[Data supplied Boundary: Start]

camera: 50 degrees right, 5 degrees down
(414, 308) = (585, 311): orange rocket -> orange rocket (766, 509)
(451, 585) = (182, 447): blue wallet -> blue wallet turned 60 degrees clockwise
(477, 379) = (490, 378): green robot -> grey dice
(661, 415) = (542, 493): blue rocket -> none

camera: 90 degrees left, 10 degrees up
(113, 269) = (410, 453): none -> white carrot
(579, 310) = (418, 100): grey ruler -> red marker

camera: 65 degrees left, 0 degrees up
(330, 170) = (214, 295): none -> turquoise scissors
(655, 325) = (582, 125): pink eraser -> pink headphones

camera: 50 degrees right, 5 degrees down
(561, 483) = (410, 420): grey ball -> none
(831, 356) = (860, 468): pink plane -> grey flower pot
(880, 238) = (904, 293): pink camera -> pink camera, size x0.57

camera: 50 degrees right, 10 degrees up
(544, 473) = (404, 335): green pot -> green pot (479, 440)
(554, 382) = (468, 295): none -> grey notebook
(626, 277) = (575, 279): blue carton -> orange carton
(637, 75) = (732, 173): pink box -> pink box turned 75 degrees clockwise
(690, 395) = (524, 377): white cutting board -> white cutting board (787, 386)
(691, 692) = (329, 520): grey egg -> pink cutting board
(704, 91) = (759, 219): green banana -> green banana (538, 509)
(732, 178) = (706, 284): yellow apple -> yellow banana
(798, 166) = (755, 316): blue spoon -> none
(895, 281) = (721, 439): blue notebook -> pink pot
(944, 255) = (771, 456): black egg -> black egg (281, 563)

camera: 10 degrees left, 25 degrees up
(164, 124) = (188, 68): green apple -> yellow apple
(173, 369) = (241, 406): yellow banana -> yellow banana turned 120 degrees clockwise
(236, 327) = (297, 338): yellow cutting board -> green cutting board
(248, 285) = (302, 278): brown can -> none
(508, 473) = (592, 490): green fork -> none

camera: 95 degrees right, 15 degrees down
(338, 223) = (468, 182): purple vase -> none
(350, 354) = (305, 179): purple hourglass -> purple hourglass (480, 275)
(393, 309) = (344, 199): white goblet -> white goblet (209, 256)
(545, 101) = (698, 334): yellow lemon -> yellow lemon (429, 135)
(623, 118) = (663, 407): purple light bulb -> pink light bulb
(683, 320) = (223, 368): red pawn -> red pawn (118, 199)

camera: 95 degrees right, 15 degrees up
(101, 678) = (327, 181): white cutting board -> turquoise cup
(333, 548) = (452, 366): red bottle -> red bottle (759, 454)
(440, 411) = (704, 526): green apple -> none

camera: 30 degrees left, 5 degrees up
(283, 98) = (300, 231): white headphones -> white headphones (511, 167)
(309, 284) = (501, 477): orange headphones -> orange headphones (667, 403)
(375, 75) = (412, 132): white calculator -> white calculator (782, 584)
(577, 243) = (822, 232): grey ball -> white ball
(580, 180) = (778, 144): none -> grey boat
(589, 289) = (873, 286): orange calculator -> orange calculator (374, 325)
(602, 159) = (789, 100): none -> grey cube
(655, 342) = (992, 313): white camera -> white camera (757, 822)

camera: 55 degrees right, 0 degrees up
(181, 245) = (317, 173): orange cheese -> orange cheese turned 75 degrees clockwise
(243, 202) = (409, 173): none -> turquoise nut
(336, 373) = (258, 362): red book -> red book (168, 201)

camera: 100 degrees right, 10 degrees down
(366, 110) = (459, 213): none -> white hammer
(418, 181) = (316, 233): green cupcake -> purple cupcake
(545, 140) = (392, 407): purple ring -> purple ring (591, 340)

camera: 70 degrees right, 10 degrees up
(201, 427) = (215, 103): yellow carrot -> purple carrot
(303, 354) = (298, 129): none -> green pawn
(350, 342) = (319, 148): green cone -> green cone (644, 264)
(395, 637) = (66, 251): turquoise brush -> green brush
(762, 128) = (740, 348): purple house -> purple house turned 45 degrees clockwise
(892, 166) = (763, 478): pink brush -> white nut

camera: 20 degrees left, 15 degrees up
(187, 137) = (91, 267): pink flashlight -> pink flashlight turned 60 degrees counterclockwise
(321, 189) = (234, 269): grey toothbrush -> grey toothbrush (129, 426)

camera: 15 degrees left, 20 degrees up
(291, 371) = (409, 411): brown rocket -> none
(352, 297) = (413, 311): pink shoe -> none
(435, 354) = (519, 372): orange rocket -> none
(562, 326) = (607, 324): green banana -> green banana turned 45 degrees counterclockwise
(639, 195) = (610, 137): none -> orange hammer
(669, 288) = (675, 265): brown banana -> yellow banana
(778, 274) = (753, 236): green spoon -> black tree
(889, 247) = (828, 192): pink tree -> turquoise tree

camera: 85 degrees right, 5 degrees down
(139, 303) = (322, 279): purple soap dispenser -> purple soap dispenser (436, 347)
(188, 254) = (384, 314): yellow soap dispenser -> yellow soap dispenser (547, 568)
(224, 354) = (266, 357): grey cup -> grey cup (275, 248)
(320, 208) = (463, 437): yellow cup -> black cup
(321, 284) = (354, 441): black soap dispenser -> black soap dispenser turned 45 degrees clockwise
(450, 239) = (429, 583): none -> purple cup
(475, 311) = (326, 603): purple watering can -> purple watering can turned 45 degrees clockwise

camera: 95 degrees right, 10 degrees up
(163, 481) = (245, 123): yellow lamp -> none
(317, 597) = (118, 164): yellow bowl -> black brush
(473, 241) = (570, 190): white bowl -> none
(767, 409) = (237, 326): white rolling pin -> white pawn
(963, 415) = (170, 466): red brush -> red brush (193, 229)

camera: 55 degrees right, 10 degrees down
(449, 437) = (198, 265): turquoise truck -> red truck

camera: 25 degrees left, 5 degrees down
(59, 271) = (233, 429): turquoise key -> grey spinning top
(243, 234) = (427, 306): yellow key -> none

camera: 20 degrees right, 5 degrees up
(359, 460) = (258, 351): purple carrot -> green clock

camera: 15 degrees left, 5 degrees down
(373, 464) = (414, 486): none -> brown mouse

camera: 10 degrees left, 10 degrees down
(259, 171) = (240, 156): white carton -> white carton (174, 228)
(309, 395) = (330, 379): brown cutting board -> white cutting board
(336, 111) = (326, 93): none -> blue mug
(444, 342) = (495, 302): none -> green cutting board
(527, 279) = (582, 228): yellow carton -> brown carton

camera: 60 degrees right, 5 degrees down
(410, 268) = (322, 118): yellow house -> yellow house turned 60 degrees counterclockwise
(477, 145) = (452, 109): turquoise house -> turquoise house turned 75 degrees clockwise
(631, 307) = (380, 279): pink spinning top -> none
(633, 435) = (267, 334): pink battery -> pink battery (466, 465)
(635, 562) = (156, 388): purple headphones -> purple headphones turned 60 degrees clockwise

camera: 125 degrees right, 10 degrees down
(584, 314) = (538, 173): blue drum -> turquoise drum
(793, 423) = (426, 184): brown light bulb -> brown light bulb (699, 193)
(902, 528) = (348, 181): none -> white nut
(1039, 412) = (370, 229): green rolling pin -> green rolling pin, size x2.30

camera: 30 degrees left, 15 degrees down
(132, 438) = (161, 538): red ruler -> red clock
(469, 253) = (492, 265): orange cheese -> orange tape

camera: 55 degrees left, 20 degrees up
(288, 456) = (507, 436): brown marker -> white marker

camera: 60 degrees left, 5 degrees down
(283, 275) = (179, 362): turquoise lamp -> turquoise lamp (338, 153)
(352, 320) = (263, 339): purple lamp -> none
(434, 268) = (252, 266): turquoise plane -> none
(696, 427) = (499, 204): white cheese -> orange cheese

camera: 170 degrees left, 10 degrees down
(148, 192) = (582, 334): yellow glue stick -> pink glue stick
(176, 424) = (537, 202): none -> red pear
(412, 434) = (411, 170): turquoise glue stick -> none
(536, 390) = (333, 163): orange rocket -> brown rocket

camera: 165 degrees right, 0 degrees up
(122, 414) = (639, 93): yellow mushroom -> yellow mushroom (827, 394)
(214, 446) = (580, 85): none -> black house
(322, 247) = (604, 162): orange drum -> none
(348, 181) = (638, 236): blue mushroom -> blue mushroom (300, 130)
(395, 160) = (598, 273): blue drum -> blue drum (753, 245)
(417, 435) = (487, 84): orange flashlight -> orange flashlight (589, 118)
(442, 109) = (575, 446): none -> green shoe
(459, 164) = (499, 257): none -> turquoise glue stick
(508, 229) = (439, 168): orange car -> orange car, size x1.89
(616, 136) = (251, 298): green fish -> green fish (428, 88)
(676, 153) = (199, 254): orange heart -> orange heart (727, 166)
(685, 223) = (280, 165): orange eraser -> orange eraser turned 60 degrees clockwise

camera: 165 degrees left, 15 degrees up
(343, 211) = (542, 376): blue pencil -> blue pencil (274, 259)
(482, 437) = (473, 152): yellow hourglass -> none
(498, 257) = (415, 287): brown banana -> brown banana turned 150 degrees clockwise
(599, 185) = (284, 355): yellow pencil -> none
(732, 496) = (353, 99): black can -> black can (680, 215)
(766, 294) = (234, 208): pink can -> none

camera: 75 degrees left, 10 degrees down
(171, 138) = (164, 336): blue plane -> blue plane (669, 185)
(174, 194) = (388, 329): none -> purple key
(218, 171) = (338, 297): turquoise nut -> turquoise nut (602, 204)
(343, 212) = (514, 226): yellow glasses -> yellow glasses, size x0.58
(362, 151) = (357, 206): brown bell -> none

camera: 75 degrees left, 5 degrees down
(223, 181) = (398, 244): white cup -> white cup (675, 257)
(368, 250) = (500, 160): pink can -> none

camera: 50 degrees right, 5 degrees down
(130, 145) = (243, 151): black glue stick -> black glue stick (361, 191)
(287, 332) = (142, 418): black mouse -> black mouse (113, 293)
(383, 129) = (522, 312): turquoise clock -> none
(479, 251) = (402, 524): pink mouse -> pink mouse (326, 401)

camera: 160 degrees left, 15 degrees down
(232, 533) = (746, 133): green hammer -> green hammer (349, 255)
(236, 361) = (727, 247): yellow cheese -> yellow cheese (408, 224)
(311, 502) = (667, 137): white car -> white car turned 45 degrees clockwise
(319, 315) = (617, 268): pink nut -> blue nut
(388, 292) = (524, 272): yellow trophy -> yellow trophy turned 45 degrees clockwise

[Data supplied Boundary: End]

Write out only the lines that run from the line containing "camera: 95 degrees right, 15 degrees down" through the line containing "(333, 548) = (452, 366): red", both included, exactly as they appear above.

- **Written answer**:
camera: 95 degrees right, 15 degrees down
(338, 223) = (468, 182): purple vase -> none
(350, 354) = (305, 179): purple hourglass -> purple hourglass (480, 275)
(393, 309) = (344, 199): white goblet -> white goblet (209, 256)
(545, 101) = (698, 334): yellow lemon -> yellow lemon (429, 135)
(623, 118) = (663, 407): purple light bulb -> pink light bulb
(683, 320) = (223, 368): red pawn -> red pawn (118, 199)

camera: 95 degrees right, 15 degrees up
(101, 678) = (327, 181): white cutting board -> turquoise cup
(333, 548) = (452, 366): red bottle -> red bottle (759, 454)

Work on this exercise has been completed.